(Coordinate-based change data)
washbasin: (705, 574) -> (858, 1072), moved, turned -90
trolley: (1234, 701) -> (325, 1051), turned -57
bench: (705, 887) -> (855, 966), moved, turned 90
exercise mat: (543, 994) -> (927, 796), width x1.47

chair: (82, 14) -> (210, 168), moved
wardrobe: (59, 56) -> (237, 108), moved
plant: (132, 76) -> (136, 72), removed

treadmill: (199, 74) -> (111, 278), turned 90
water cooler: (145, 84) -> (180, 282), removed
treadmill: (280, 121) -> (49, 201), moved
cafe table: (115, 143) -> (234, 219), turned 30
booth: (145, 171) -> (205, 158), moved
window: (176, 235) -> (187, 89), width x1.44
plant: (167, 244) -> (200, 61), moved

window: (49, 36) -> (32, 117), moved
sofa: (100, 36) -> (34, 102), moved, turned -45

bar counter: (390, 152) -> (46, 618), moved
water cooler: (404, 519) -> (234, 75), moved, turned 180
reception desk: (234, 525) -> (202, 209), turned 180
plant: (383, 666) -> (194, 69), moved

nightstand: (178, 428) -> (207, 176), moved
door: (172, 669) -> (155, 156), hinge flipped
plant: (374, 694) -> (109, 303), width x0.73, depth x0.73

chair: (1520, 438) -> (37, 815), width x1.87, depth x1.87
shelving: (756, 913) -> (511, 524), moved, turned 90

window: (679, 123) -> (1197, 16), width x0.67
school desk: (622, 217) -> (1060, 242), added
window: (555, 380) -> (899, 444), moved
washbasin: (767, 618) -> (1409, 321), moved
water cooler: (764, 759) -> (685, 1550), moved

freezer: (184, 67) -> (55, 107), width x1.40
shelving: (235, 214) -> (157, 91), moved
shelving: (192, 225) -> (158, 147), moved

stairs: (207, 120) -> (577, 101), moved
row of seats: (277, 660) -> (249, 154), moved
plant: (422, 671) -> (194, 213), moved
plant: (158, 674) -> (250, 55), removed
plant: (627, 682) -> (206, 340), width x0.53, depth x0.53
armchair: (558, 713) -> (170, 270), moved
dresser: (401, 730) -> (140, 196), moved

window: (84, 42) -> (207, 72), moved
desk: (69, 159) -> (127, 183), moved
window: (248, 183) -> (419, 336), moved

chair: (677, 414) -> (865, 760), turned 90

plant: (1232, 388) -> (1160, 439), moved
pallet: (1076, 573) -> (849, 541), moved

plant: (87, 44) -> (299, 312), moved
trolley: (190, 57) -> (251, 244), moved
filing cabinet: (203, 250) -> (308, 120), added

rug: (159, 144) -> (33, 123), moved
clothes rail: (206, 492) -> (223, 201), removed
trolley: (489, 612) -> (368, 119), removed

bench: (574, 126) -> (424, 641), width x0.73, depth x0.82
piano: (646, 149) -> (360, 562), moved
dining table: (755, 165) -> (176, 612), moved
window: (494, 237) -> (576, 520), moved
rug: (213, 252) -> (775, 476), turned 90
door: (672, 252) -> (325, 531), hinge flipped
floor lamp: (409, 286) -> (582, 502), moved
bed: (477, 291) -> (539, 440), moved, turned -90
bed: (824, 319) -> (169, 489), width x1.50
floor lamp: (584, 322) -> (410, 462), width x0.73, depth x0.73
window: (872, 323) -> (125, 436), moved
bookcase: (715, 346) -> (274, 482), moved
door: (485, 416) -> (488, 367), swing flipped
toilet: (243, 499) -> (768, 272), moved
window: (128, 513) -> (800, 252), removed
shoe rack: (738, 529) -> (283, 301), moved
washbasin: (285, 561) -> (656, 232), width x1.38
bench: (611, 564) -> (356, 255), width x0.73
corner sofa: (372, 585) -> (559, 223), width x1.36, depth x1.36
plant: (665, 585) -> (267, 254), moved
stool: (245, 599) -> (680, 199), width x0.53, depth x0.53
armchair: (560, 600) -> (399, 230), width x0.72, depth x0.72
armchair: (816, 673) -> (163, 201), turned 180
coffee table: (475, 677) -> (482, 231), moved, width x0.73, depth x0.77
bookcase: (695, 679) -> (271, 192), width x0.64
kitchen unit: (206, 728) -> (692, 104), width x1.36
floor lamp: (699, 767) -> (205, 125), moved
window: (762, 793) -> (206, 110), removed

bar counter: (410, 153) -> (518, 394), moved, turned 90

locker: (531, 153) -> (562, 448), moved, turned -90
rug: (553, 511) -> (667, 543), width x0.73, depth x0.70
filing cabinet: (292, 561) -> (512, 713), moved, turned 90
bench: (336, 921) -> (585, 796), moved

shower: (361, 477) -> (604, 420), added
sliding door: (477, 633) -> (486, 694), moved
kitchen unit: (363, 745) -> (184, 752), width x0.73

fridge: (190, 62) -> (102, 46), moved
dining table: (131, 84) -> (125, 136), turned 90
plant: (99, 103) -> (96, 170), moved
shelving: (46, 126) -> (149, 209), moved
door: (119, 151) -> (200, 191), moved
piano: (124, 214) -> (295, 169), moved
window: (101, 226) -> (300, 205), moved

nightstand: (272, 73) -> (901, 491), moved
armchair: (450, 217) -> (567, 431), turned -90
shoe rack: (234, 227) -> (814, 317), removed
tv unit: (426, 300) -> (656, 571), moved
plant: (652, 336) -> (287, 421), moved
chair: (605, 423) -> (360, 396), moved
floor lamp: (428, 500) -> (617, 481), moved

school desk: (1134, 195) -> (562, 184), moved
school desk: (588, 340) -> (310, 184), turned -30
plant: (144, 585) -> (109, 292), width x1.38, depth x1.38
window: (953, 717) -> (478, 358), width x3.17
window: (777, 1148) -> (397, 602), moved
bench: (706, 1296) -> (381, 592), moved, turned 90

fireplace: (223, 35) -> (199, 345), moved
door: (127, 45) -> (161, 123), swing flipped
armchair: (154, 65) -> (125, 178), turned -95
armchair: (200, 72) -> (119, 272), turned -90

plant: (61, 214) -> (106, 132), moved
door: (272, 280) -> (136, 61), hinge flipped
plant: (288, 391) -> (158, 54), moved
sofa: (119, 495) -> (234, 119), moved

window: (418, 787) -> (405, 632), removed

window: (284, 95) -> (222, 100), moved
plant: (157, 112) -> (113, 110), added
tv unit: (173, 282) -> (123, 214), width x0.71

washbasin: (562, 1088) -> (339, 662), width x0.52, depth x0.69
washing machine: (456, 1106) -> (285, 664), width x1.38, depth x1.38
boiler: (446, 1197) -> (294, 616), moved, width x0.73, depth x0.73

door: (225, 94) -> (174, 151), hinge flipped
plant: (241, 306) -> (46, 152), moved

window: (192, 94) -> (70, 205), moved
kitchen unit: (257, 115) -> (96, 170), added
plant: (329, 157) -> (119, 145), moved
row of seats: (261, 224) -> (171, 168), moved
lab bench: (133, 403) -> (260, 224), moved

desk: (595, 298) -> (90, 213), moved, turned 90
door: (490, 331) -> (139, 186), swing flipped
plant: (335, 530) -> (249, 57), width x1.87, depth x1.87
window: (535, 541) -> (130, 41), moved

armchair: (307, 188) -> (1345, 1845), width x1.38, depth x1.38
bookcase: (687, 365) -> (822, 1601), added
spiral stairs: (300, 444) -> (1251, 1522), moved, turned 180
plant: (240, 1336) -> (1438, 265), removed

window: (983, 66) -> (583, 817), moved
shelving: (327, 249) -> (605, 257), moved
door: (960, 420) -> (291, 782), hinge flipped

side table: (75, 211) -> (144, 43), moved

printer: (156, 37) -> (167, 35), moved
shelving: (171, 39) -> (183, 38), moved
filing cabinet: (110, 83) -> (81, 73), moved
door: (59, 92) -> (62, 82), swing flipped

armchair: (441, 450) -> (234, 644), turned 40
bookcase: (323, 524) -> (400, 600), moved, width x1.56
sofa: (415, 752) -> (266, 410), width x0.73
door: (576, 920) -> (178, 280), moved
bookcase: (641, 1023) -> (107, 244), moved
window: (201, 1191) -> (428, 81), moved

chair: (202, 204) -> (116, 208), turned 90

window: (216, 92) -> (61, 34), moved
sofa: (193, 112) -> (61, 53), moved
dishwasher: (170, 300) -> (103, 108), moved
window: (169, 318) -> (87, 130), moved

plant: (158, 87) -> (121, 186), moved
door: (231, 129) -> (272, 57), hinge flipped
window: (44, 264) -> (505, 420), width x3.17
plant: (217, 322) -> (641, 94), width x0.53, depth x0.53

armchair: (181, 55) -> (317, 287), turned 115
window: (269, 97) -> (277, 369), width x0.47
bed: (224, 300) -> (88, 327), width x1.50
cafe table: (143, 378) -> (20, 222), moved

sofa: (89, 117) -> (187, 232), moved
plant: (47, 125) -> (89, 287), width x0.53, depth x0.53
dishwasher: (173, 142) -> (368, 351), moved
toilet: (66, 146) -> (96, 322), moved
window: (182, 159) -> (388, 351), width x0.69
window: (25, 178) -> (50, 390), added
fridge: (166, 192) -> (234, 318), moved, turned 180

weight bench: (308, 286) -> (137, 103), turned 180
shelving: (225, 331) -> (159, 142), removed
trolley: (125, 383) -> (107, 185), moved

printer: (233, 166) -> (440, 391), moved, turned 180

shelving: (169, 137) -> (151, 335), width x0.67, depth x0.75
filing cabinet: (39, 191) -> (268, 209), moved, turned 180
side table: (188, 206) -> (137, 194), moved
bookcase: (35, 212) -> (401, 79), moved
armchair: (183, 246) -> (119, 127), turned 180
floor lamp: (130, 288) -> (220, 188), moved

** GOAL OF THE EXERCISE **
When a line in the records contains the string "water", it counts; state how many lines count, with no other words.

** YOUR SOLUTION **
3